Look through the entries that follow and count the lines with the word "book". The reply is that number alone.

- [Dataset records]:
Content starts

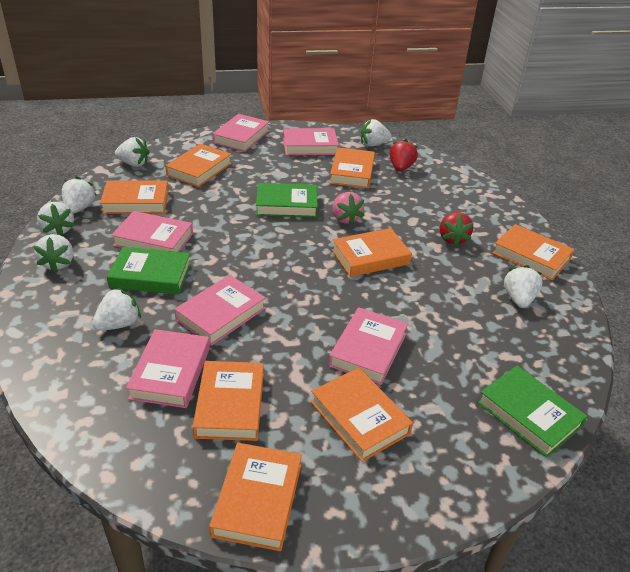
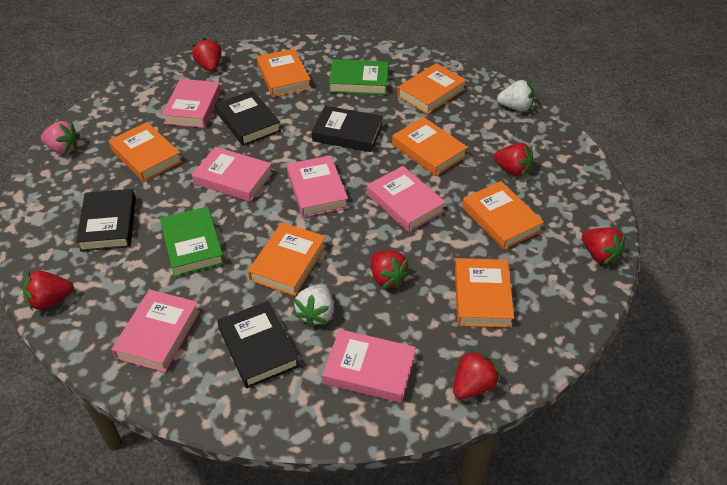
black book: 0 -> 4
green book: 3 -> 2
orange book: 8 -> 7
red strawberry: 2 -> 6
white strawberry: 7 -> 2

Content ends

- [Reply]: 3